*The data:*

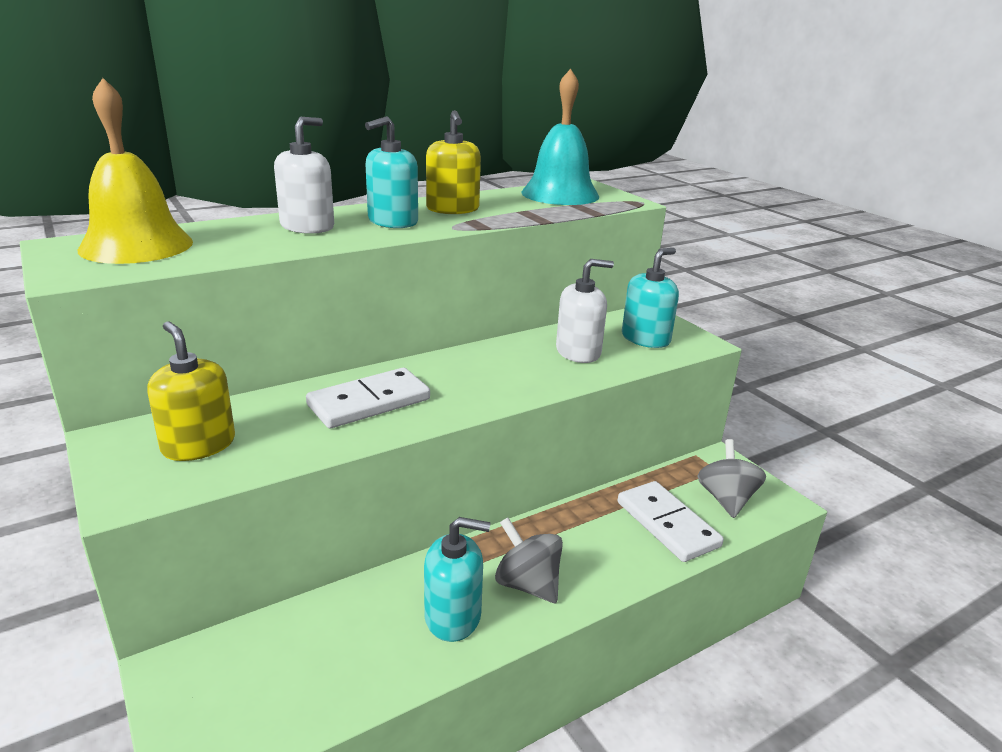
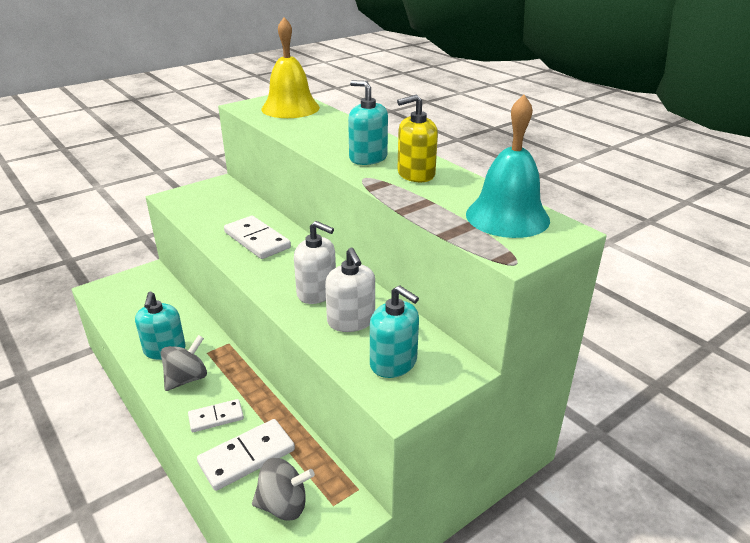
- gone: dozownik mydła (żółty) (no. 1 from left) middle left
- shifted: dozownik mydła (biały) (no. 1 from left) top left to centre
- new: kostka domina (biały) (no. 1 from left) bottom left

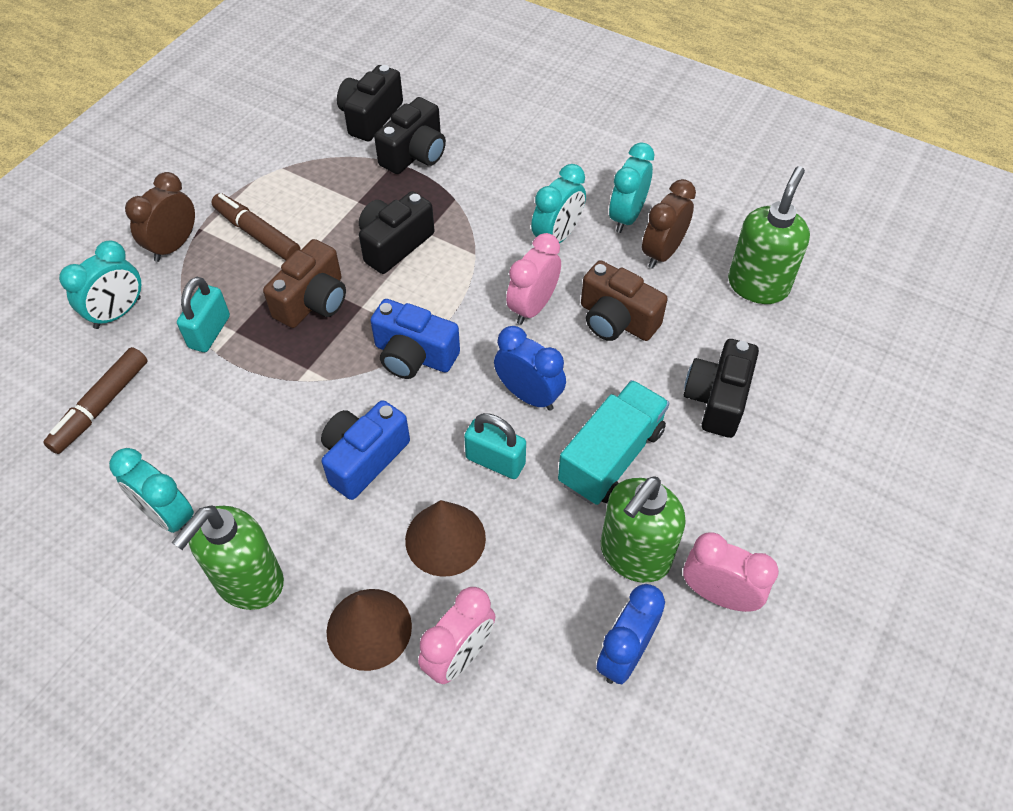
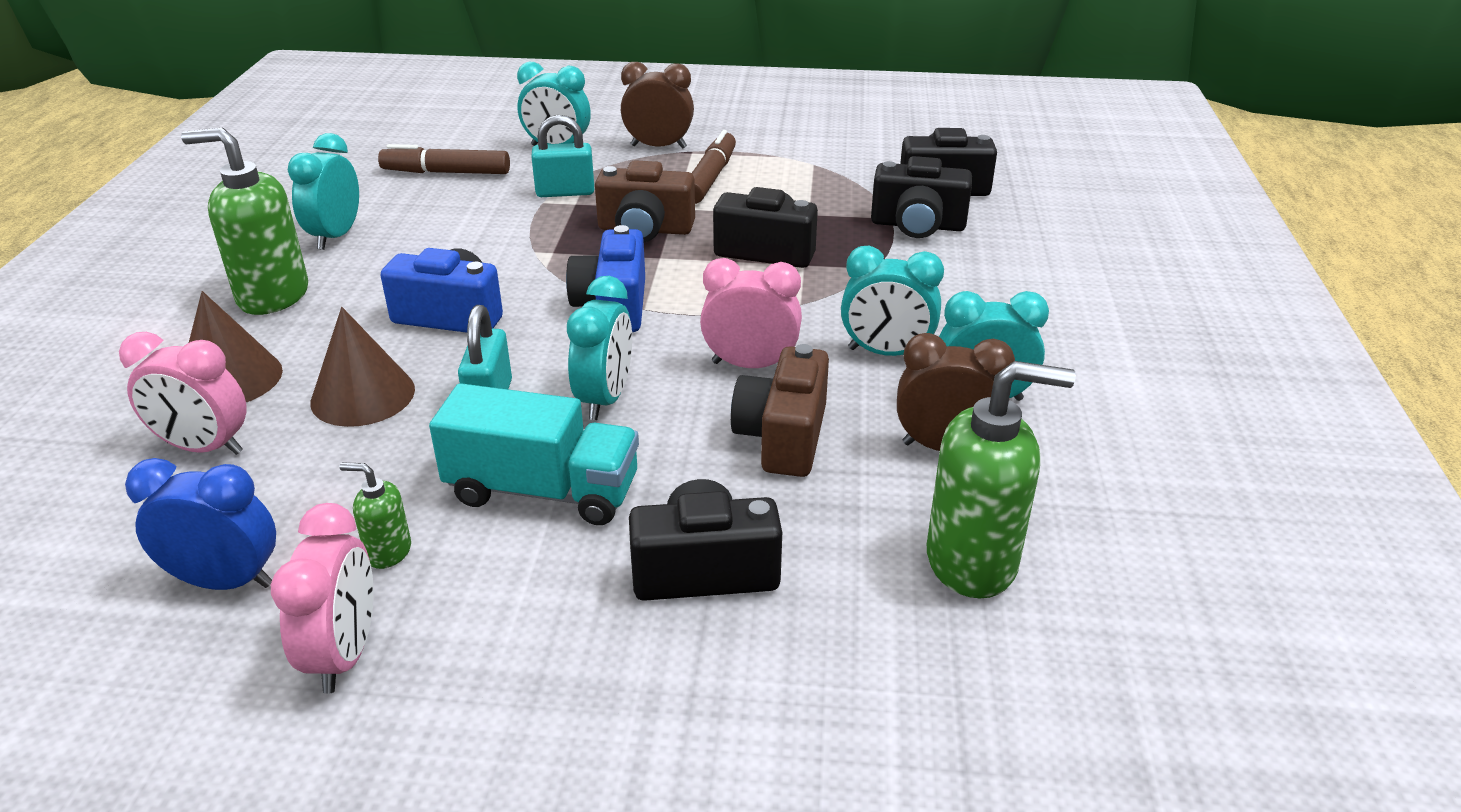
- repainted: budzik (niebieski) (no. 1 from left) centre to budzik (turkusowy) (no. 3 from left) centre
- scaled: dozownik mydła (zielony) (no. 2 from left) centre = middle left x0.47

*The task:* Repeat the line that contains "- shifted: dozownik" and each line after it, through the last line of the listing, exactly and alone; pictures stay out of the repeat.

*Exercise result:*
- shifted: dozownik mydła (biały) (no. 1 from left) top left to centre
- new: kostka domina (biały) (no. 1 from left) bottom left

- repainted: budzik (niebieski) (no. 1 from left) centre to budzik (turkusowy) (no. 3 from left) centre
- scaled: dozownik mydła (zielony) (no. 2 from left) centre = middle left x0.47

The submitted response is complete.